**TASK OBJECTIVE:**
Quote all of the data exactly as given. Skip every picture it contains.

**SUPPLIED RECORDS:**
************
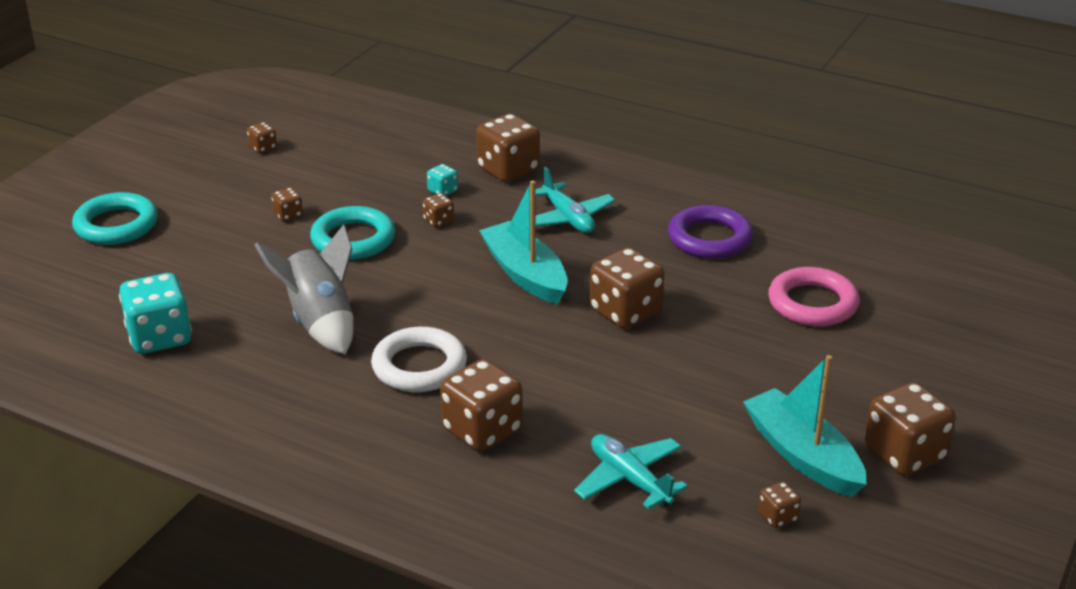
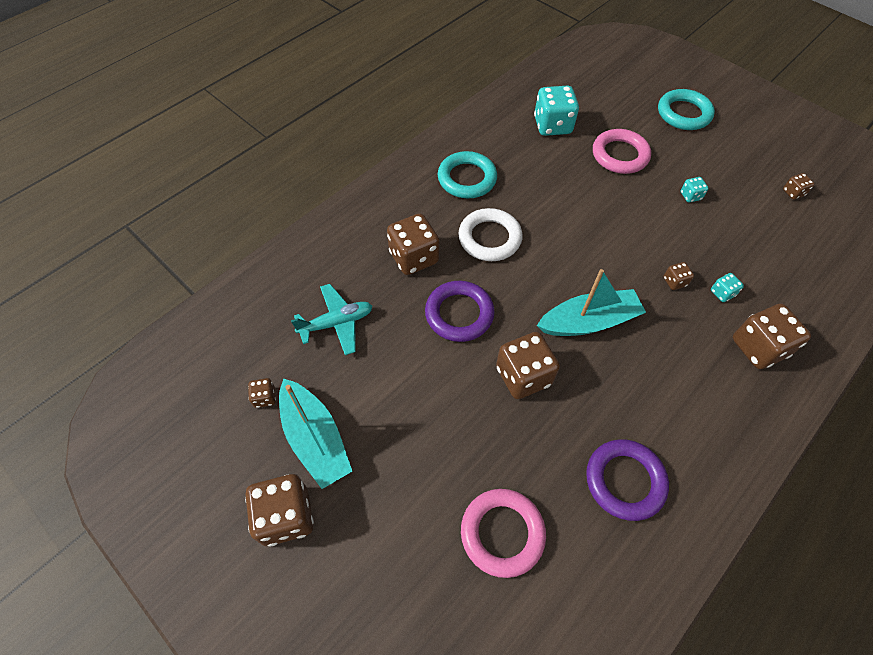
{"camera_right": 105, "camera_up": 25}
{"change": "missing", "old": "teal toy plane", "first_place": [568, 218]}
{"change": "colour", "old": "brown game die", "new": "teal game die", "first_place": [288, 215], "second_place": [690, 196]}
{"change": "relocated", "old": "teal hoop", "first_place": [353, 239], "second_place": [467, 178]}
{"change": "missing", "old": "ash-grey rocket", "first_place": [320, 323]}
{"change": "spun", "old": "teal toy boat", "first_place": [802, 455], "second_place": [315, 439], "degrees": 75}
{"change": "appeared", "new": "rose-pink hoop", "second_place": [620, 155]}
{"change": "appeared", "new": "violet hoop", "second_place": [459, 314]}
************
**RESPONSE BOX:**
{"camera_right": 105, "camera_up": 25}
{"change": "missing", "old": "teal toy plane", "first_place": [568, 218]}
{"change": "colour", "old": "brown game die", "new": "teal game die", "first_place": [288, 215], "second_place": [690, 196]}
{"change": "relocated", "old": "teal hoop", "first_place": [353, 239], "second_place": [467, 178]}
{"change": "missing", "old": "ash-grey rocket", "first_place": [320, 323]}
{"change": "spun", "old": "teal toy boat", "first_place": [802, 455], "second_place": [315, 439], "degrees": 75}
{"change": "appeared", "new": "rose-pink hoop", "second_place": [620, 155]}
{"change": "appeared", "new": "violet hoop", "second_place": [459, 314]}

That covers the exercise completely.